**Exercise objective:** Would you return, word for word, the lines of the data below from the line with "camera: 30 degrees right, 5 degrees down" through the line with "turquoise gift [752,330,800,381]", and no others?

##### Provided data

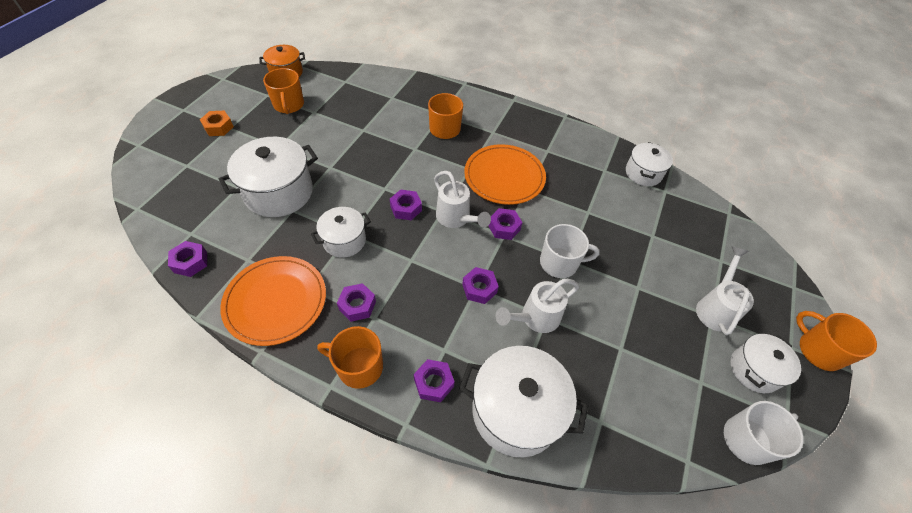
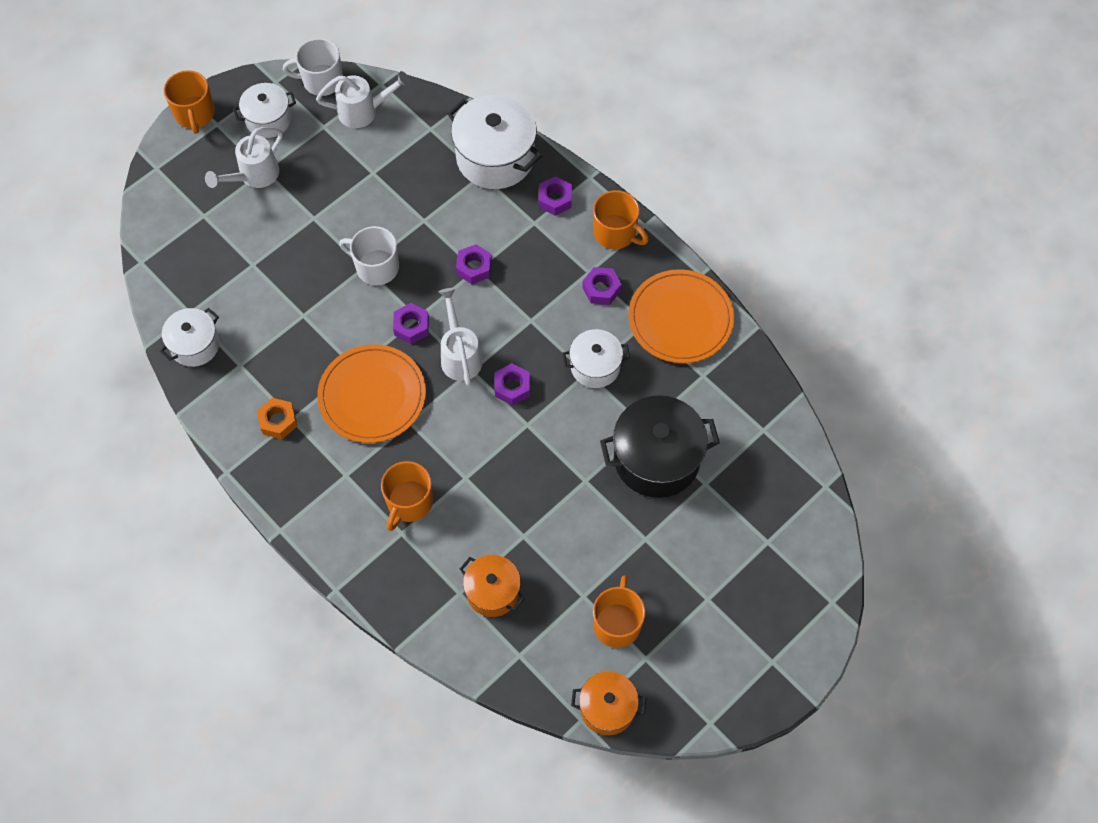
camera: 155 degrees left, 10 degrees up
purple nut [168,241,207,277] -> none
orange nut [200,111,234,136] -> orange nut moved to [257,398,297,439]
white pot [219,137,318,217] -> black pot [600,395,720,498]
white watering can [495,279,579,333] -> white watering can moved to [316,71,411,128]
none -> orange pot [460,555,525,617]

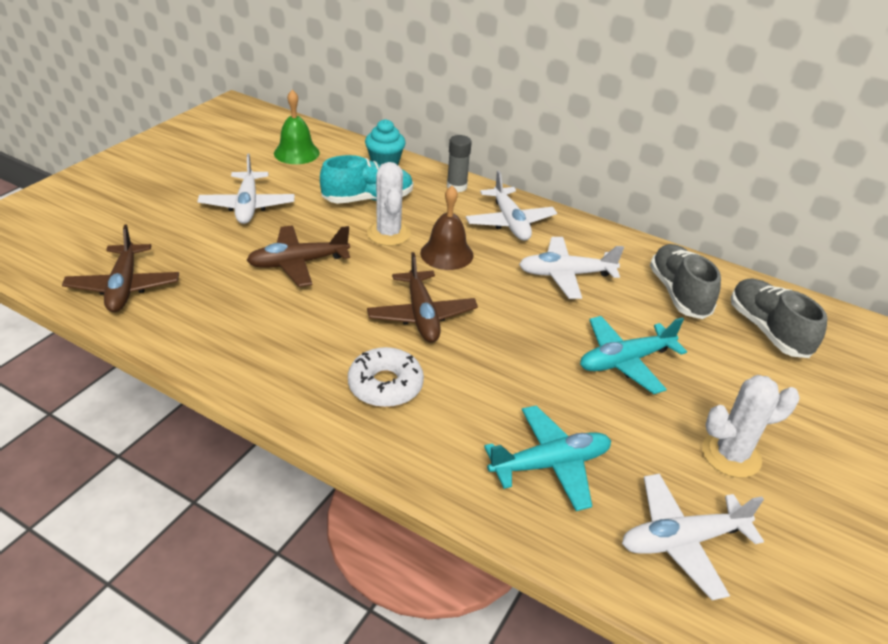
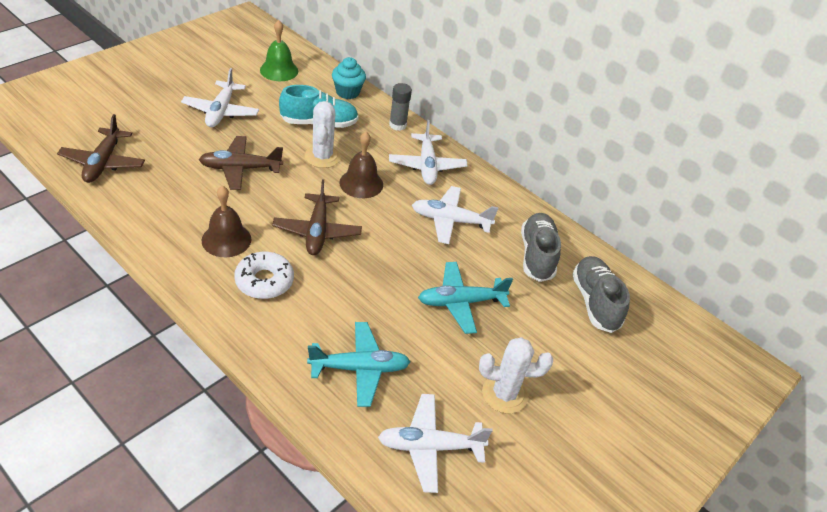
camera: 10 degrees right, 5 degrees up
none -> brown bell [201,186,251,257]

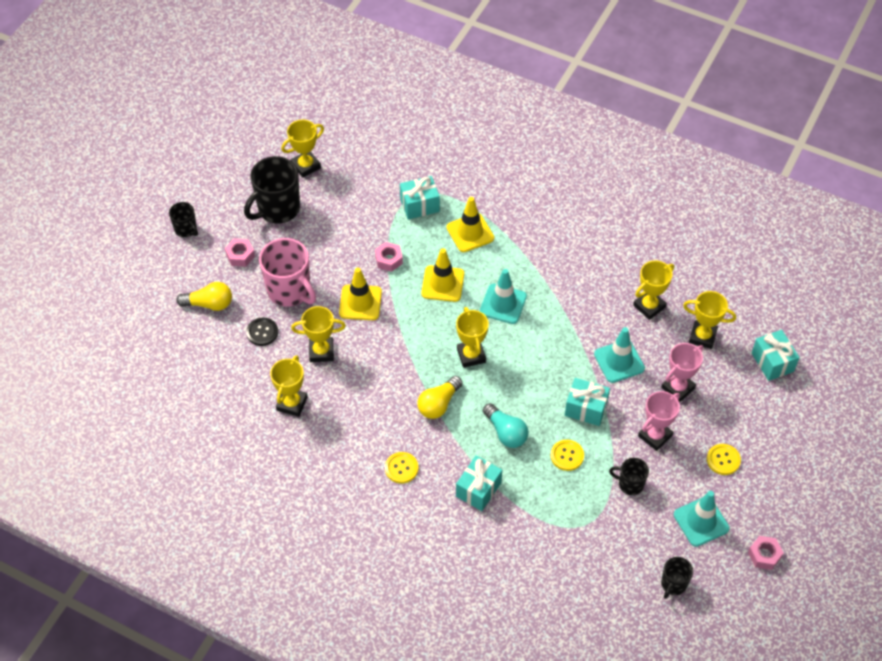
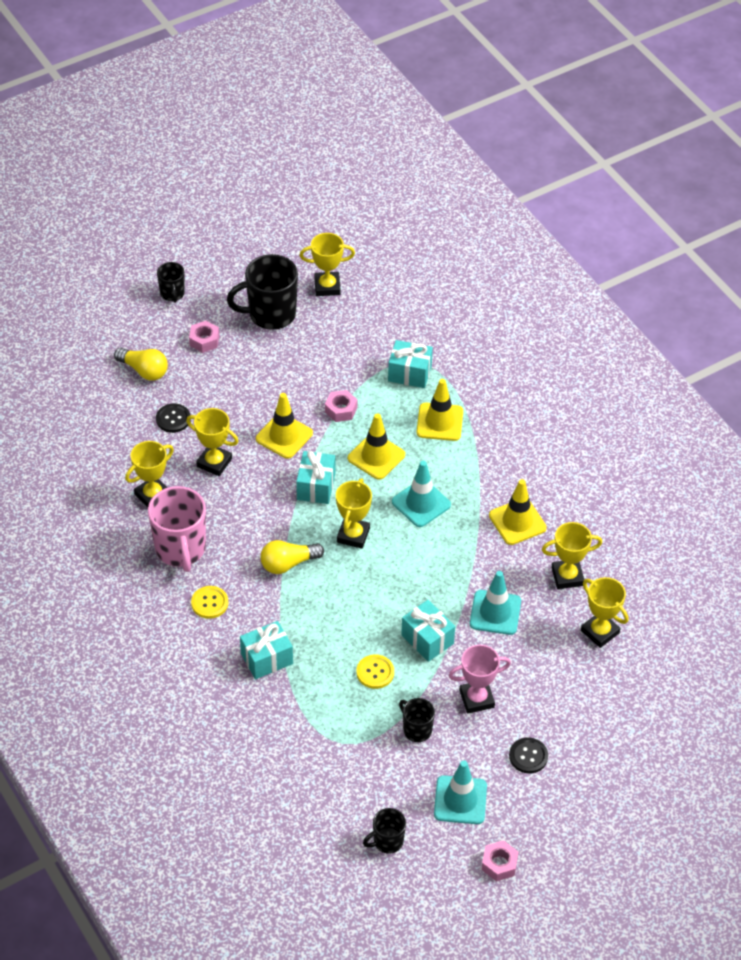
camera: 30 degrees right, 5 degrees down
pink mug [259,238,316,307] -> pink mug moved to [148,486,206,572]
turquoise light bulb [483,403,528,448] -> none
pink trophy [661,343,704,403] -> none
yellow button [707,444,741,475] -> black button [509,737,548,773]
turquoise gift [752,330,800,381] -> turquoise gift moved to [296,451,335,504]
none -> yellow traffic cone [489,479,547,545]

##########

**Your solution:**
camera: 30 degrees right, 5 degrees down
pink mug [259,238,316,307] -> pink mug moved to [148,486,206,572]
turquoise light bulb [483,403,528,448] -> none
pink trophy [661,343,704,403] -> none
yellow button [707,444,741,475] -> black button [509,737,548,773]
turquoise gift [752,330,800,381] -> turquoise gift moved to [296,451,335,504]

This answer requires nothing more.